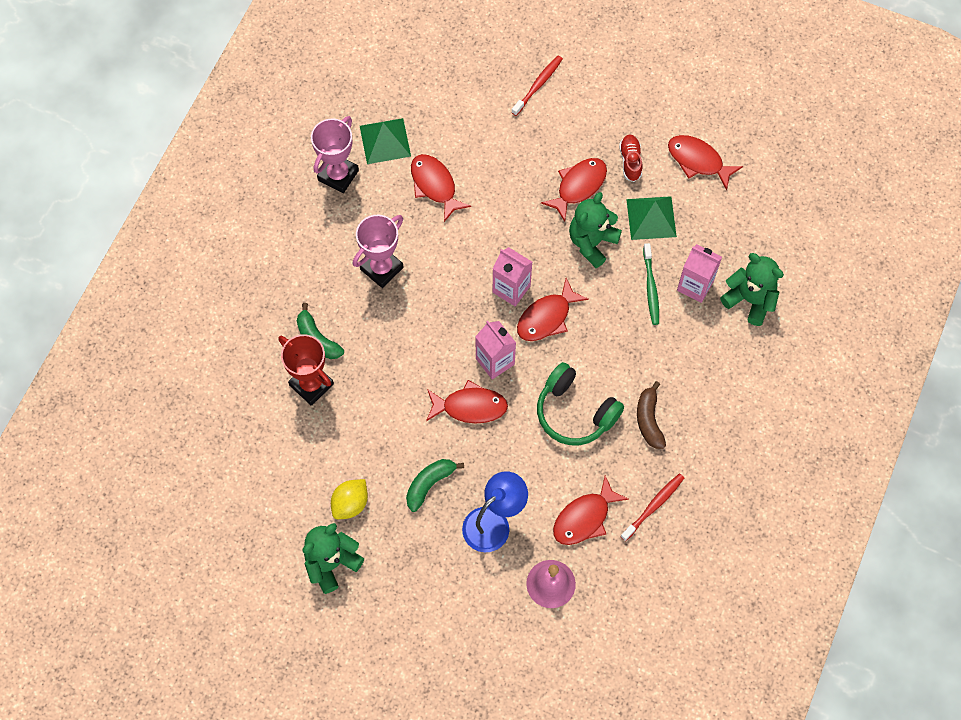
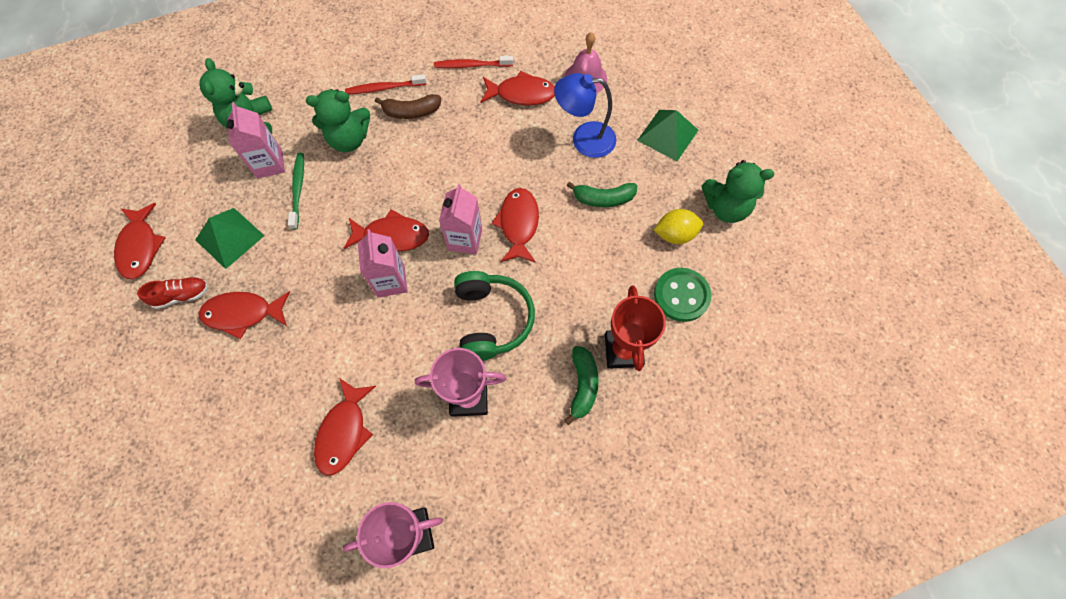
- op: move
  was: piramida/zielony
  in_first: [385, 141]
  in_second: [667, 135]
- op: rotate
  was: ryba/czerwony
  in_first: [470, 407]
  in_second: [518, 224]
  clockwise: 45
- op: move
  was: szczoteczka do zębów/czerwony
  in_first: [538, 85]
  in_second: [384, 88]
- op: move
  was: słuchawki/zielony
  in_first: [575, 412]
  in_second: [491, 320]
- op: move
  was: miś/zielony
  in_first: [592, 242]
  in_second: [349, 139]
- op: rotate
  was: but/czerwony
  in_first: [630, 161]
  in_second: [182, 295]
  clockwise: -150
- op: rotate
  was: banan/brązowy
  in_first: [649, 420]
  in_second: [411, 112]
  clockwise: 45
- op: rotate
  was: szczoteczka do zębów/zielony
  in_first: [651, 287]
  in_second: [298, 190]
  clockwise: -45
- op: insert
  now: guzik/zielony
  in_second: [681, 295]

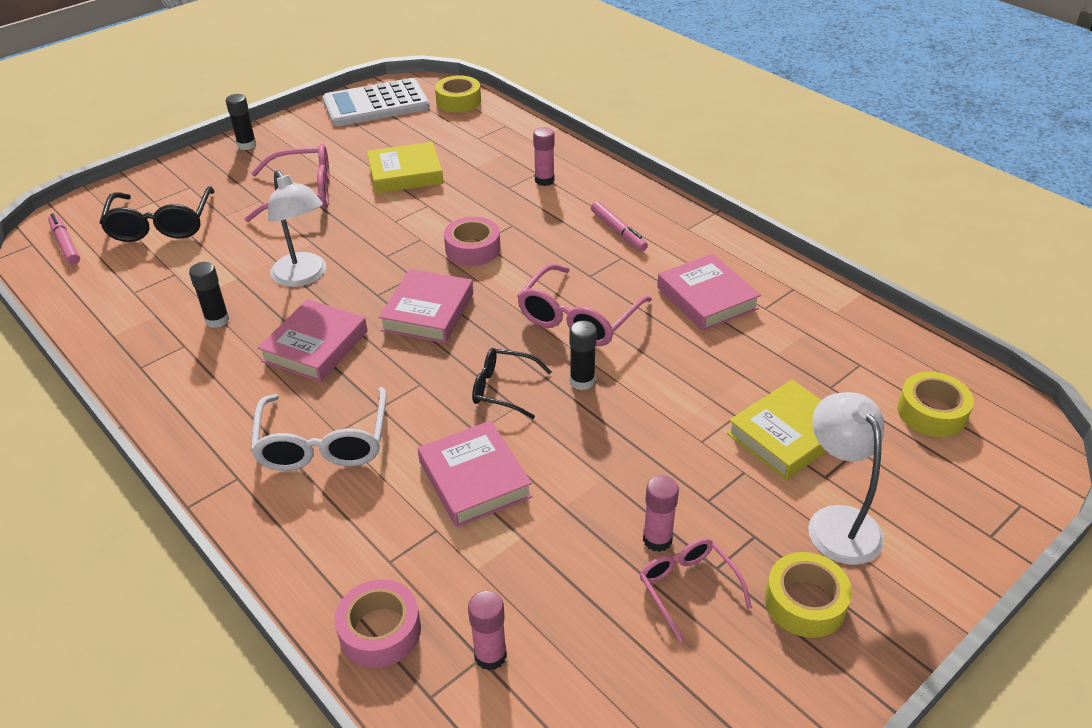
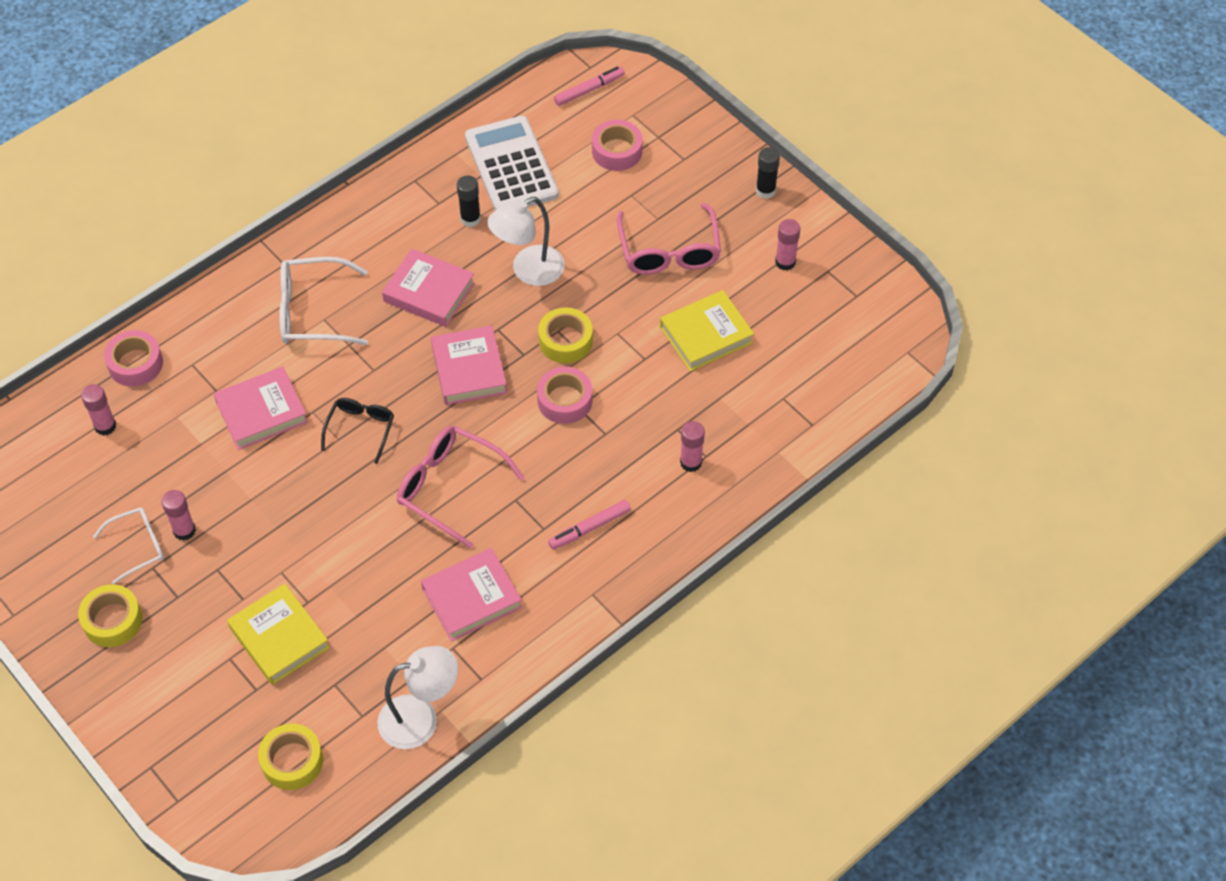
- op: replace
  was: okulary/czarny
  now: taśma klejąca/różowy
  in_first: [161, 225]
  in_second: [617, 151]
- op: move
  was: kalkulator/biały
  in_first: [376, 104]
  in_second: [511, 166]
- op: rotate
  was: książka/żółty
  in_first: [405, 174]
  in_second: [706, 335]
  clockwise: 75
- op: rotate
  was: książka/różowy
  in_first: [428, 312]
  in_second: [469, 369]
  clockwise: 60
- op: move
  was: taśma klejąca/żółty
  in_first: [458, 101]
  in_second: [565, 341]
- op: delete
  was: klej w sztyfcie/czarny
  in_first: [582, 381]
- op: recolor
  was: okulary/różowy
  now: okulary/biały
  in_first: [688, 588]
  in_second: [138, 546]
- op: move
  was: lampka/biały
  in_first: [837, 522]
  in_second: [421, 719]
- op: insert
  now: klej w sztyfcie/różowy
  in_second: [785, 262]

_____

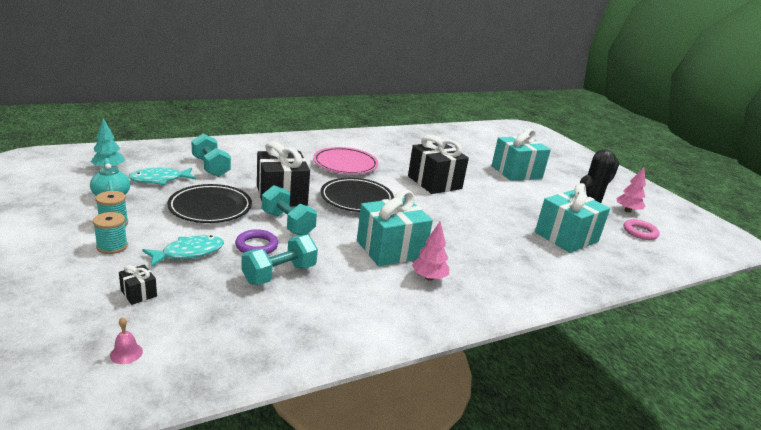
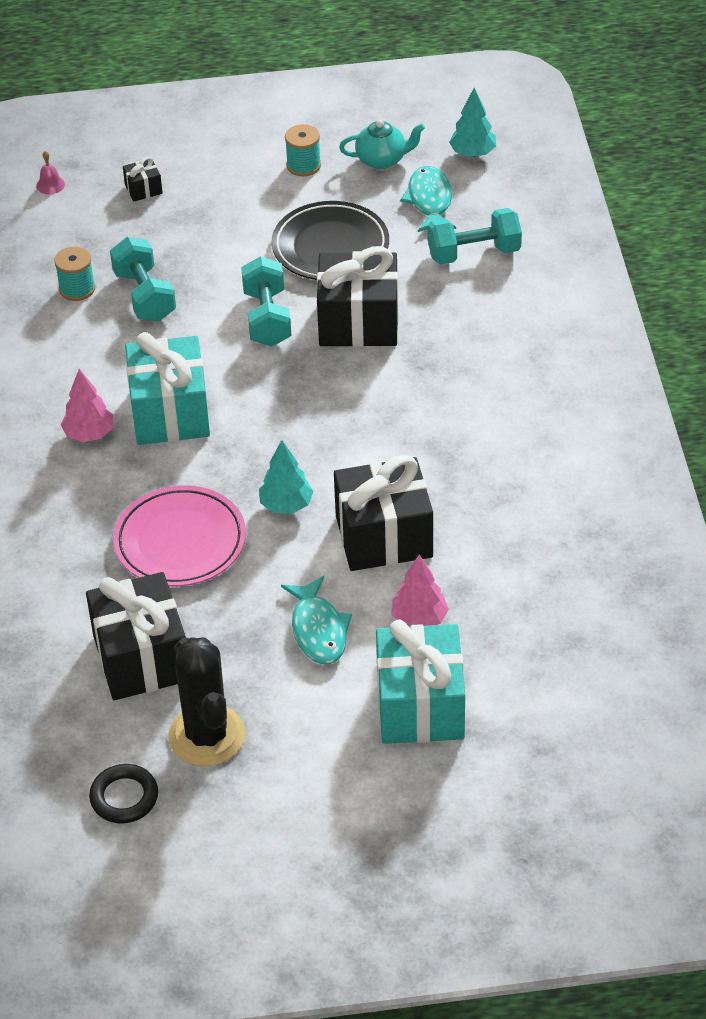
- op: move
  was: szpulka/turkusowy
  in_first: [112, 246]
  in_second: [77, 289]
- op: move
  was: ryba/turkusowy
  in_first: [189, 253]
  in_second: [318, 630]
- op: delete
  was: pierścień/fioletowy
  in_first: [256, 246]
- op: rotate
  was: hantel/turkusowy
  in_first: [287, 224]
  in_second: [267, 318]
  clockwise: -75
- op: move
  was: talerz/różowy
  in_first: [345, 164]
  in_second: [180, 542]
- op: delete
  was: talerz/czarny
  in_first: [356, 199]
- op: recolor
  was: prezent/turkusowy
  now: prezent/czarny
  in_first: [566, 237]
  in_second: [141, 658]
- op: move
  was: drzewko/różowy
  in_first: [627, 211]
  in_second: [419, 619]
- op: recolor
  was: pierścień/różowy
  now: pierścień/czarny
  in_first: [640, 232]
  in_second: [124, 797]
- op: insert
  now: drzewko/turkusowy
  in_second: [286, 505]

_____

Extract every line of the records above that contains the word "szczoteczka".

  was: szczoteczka do zębów/czerwony
  was: szczoteczka do zębów/zielony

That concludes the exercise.